----- Data
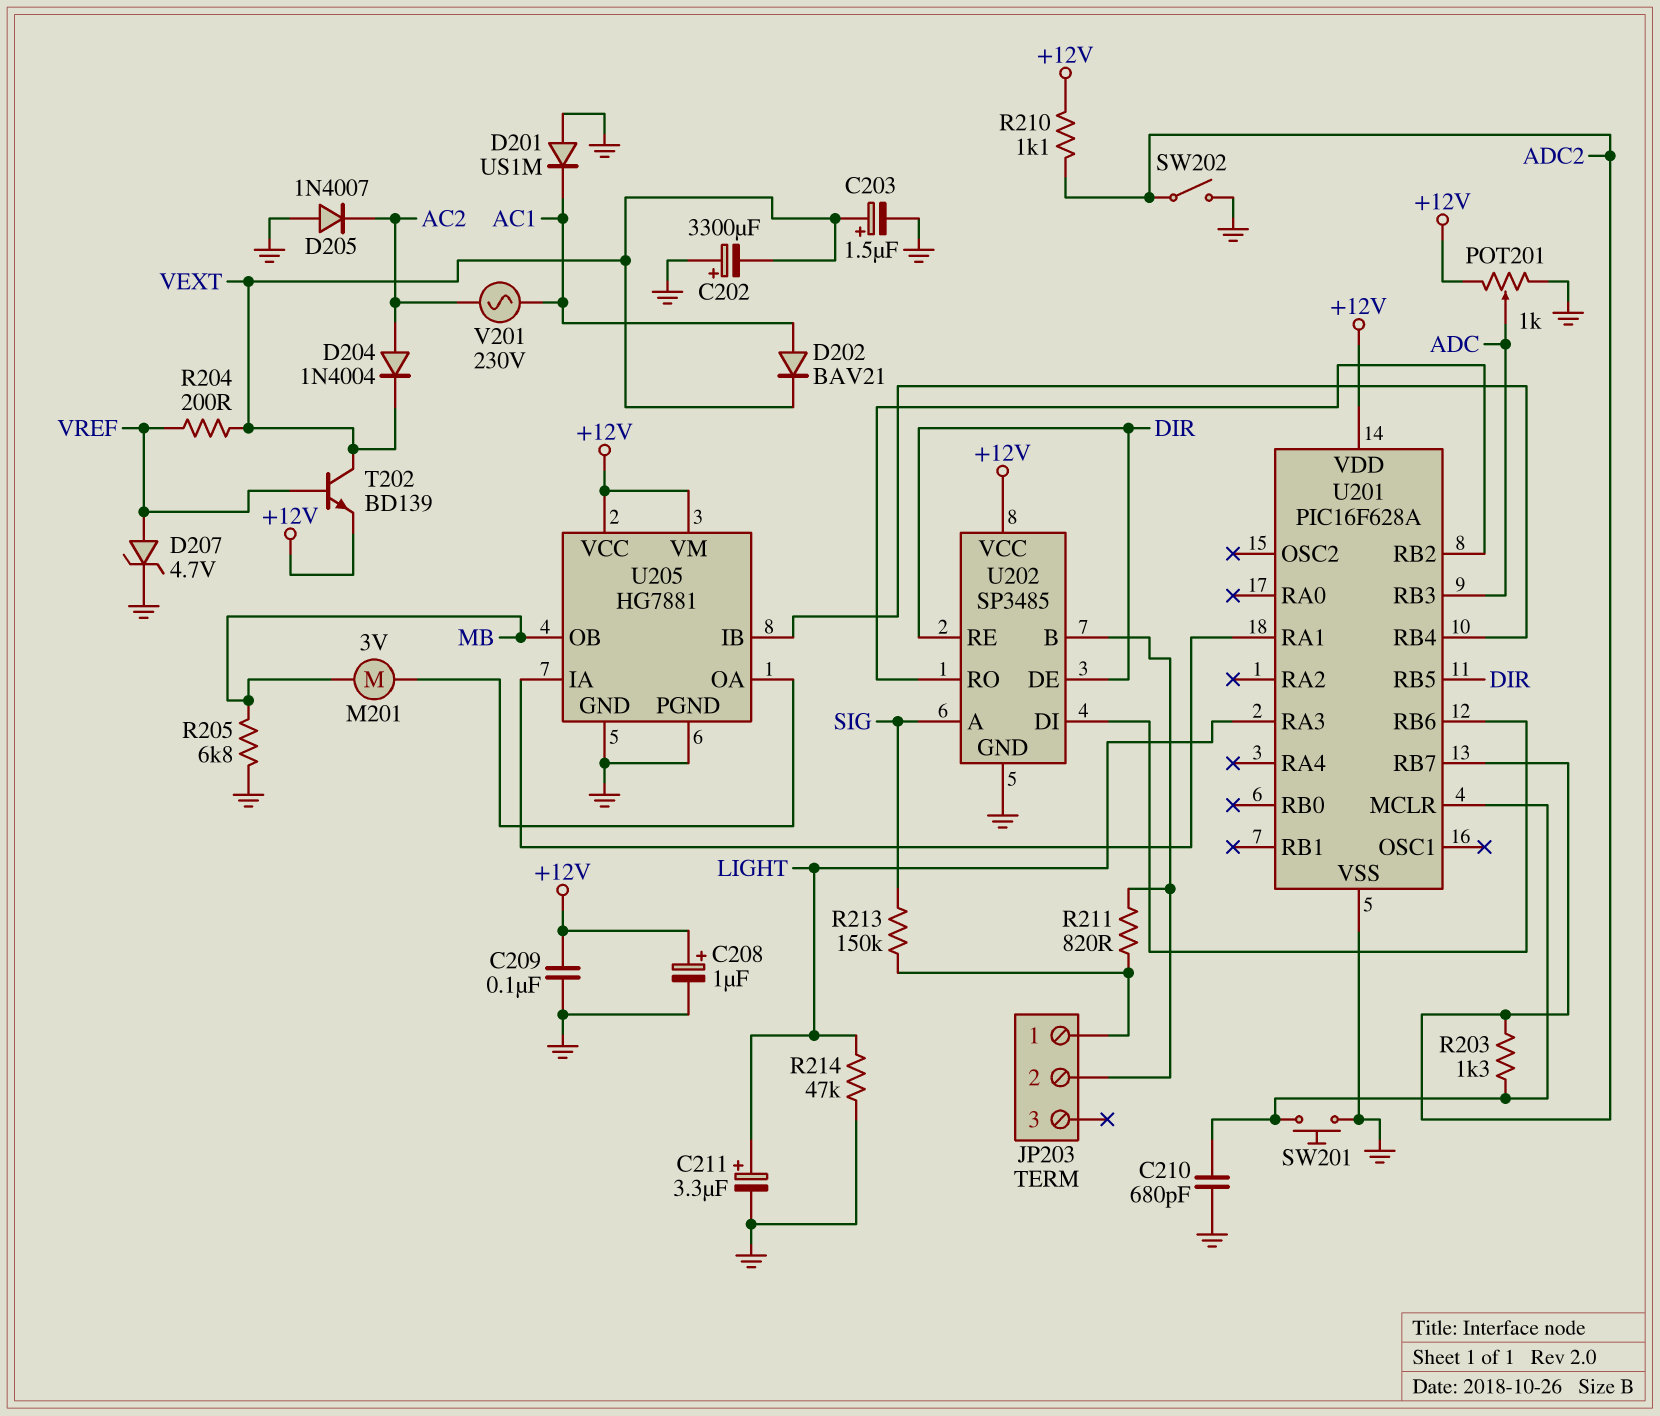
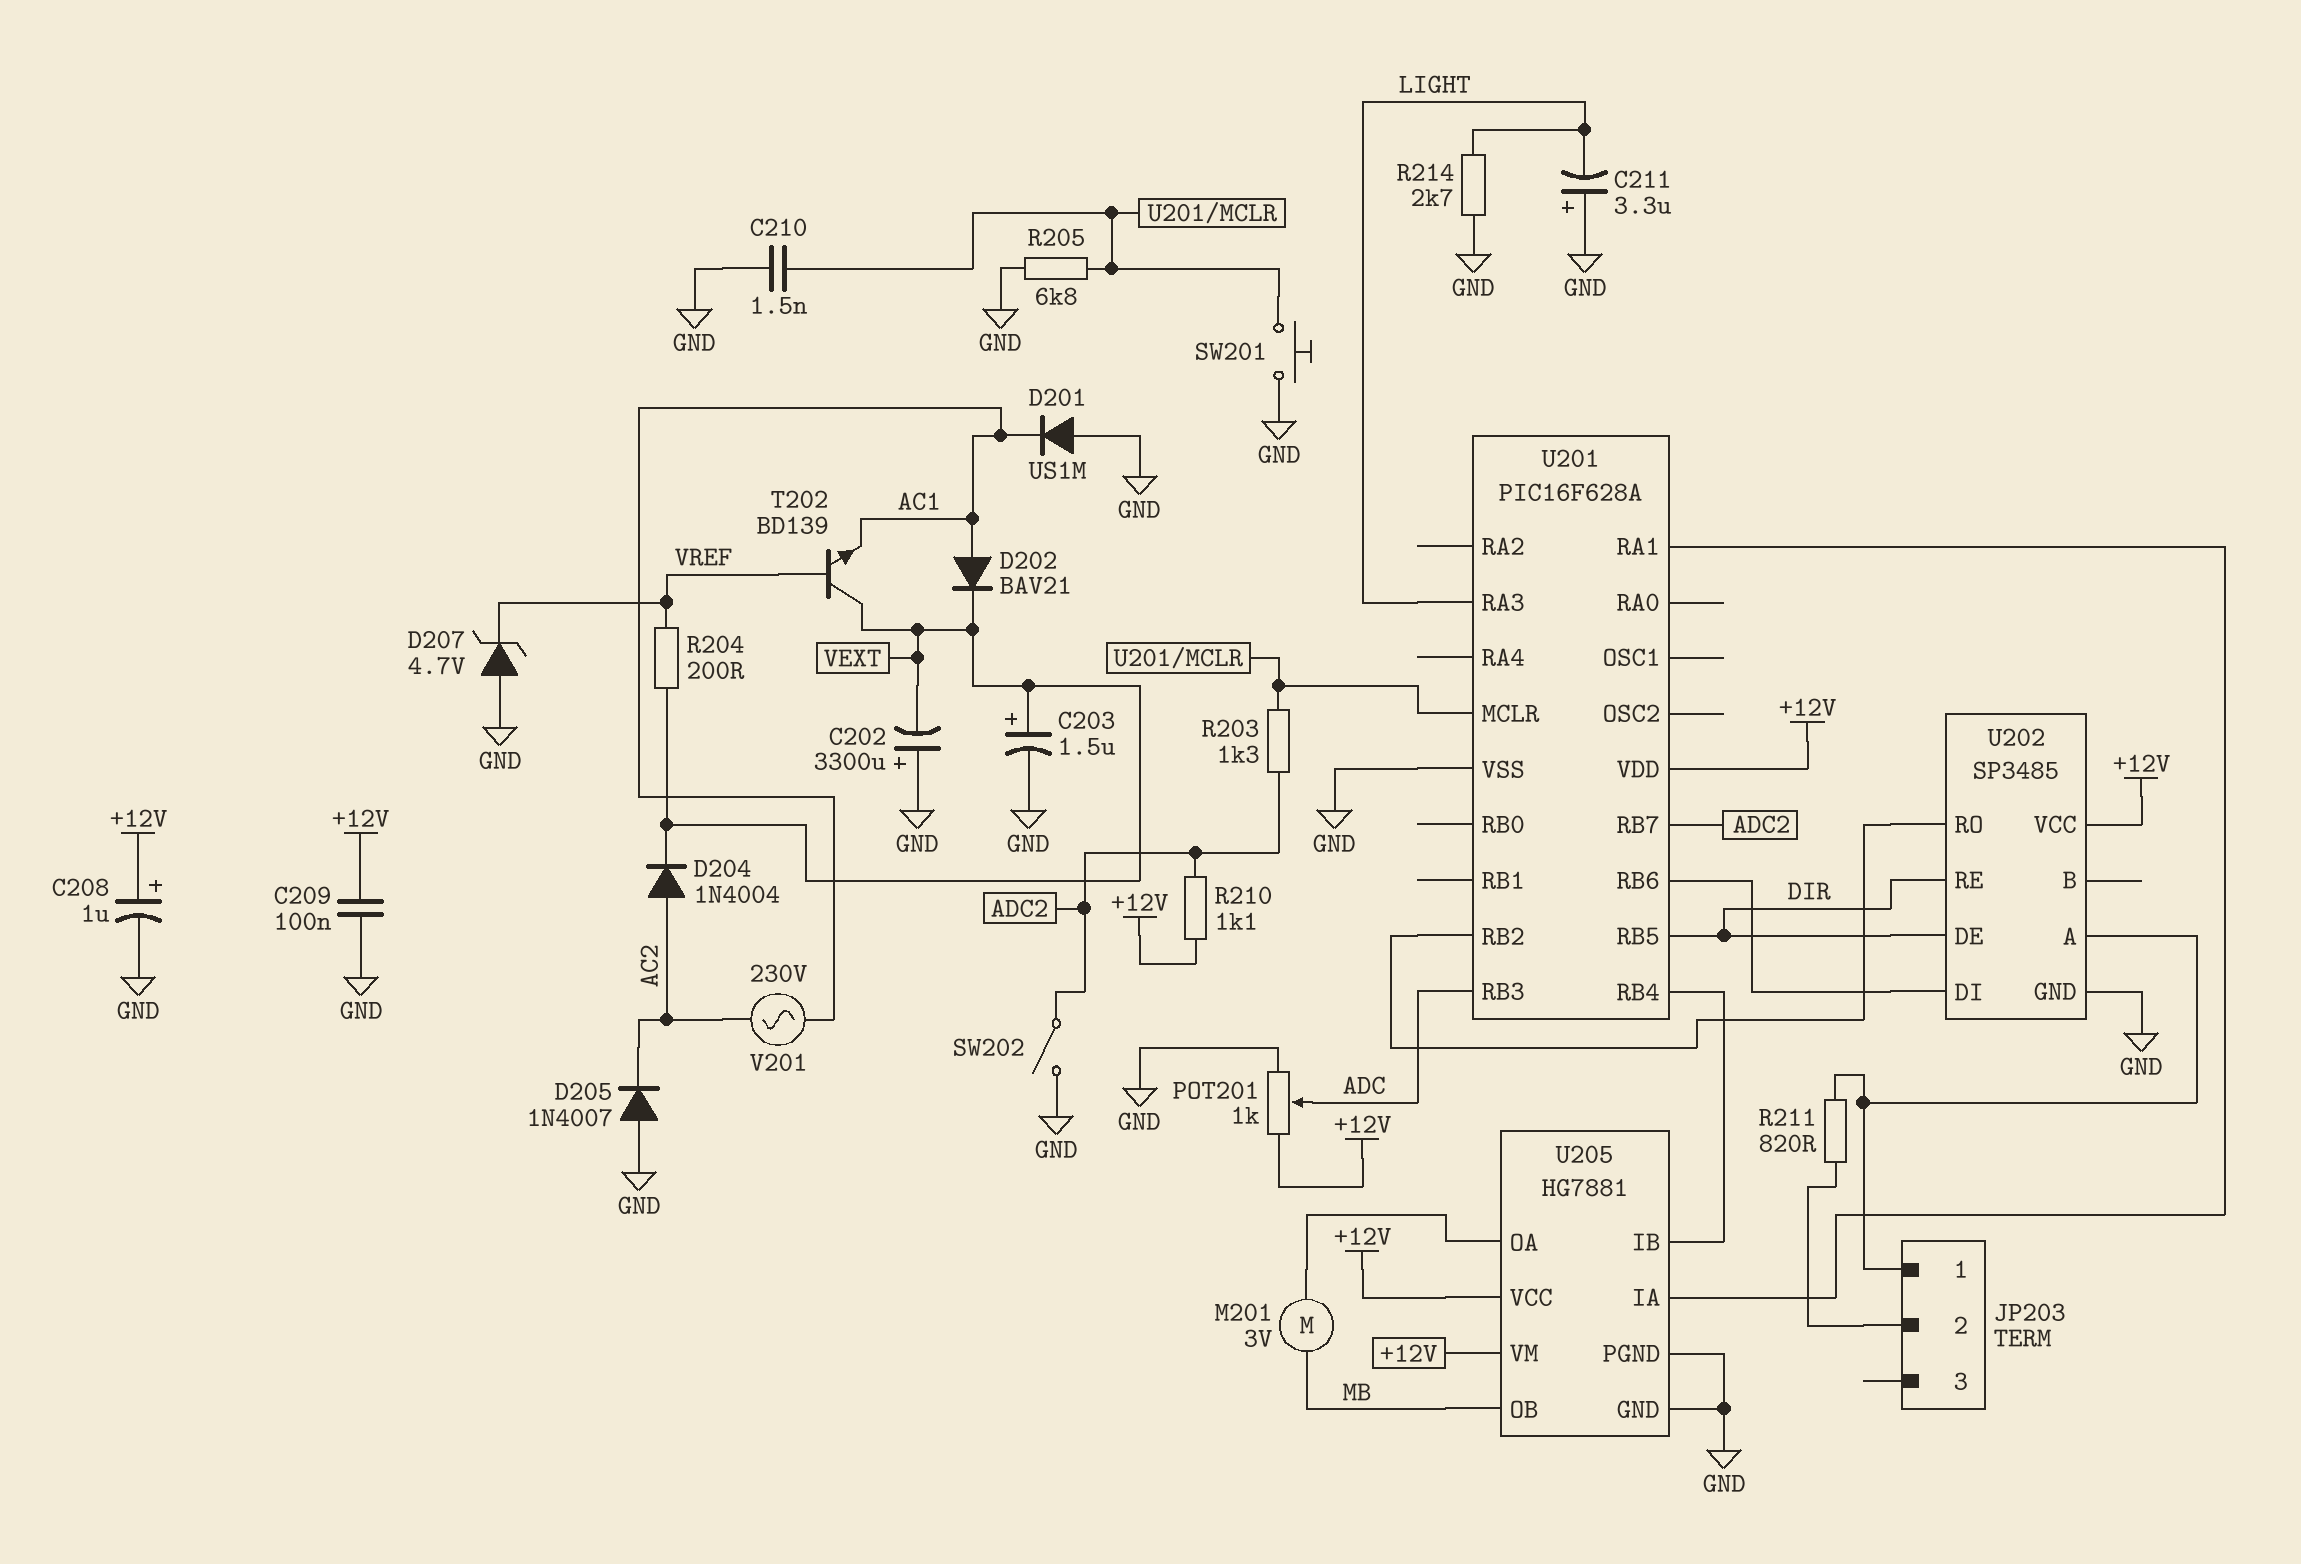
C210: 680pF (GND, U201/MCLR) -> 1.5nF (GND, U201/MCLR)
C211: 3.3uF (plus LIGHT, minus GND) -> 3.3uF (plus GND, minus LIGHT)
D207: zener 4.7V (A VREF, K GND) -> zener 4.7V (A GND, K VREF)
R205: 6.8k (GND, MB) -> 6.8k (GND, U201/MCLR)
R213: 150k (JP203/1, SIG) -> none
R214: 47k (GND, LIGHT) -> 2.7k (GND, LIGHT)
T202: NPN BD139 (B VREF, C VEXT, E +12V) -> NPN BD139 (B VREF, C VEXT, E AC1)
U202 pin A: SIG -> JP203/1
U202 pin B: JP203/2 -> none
----------
----- Data
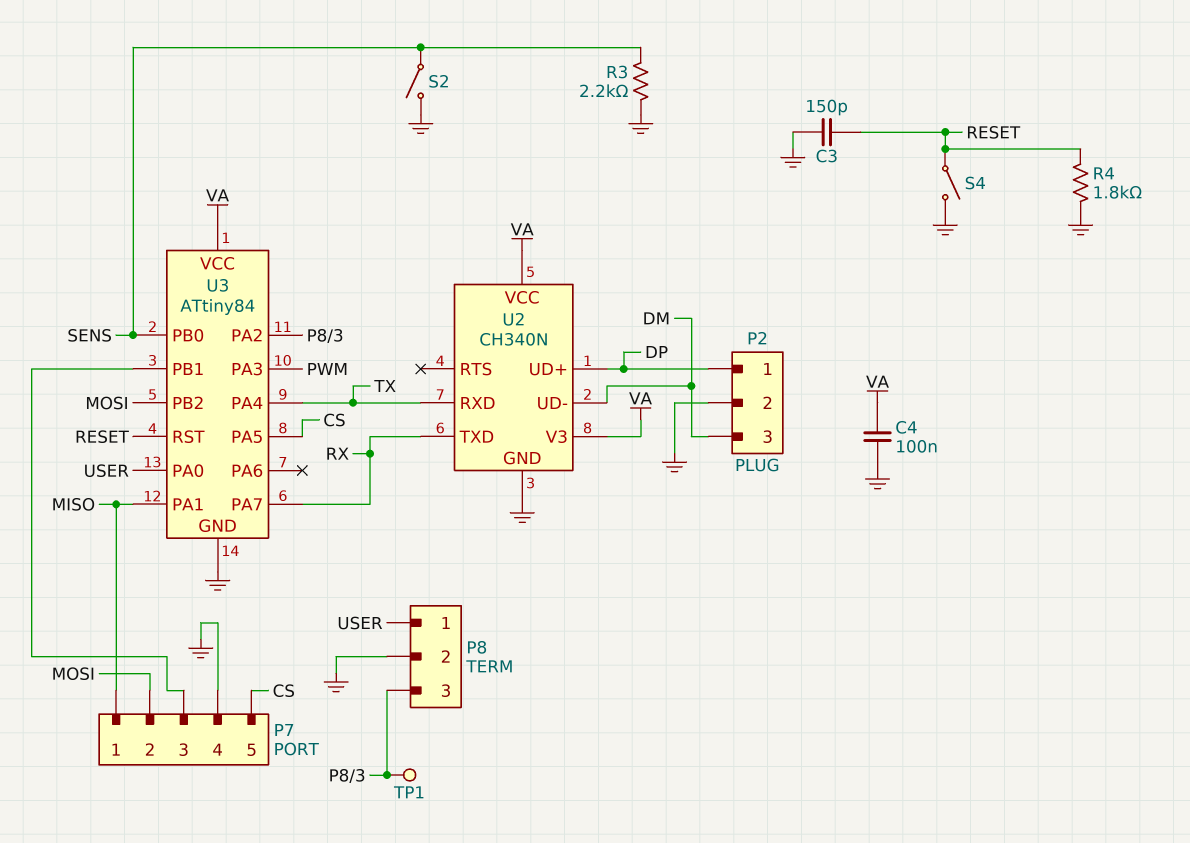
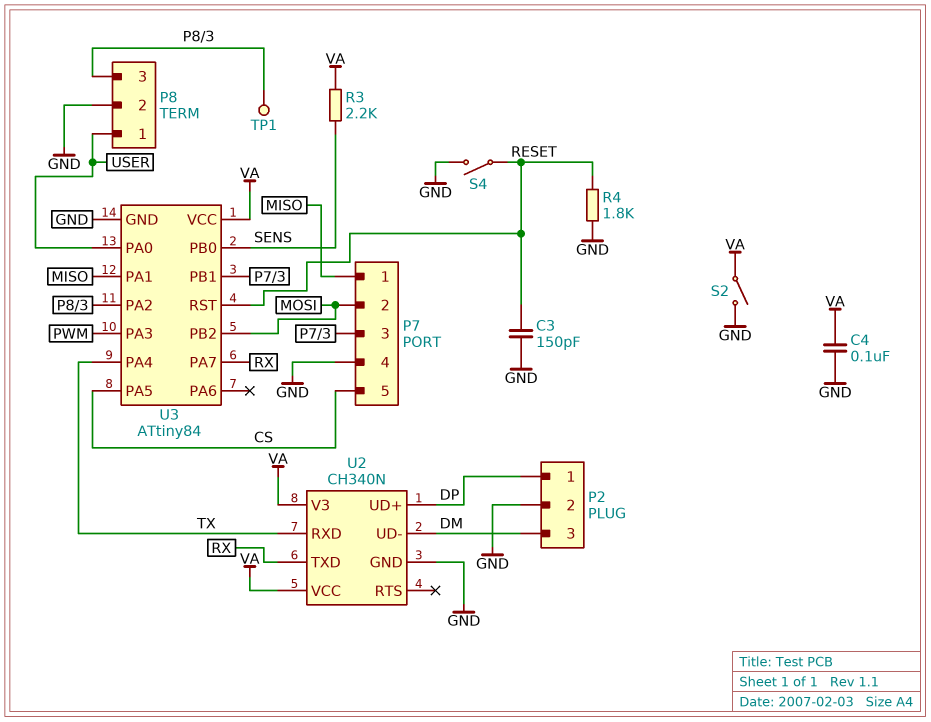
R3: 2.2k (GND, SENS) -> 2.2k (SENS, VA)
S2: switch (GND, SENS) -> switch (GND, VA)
----------
Exercise description:
What lines of the material contain "SENS"? Show them.

Response:
R3: 2.2k (GND, SENS) -> 2.2k (SENS, VA)
S2: switch (GND, SENS) -> switch (GND, VA)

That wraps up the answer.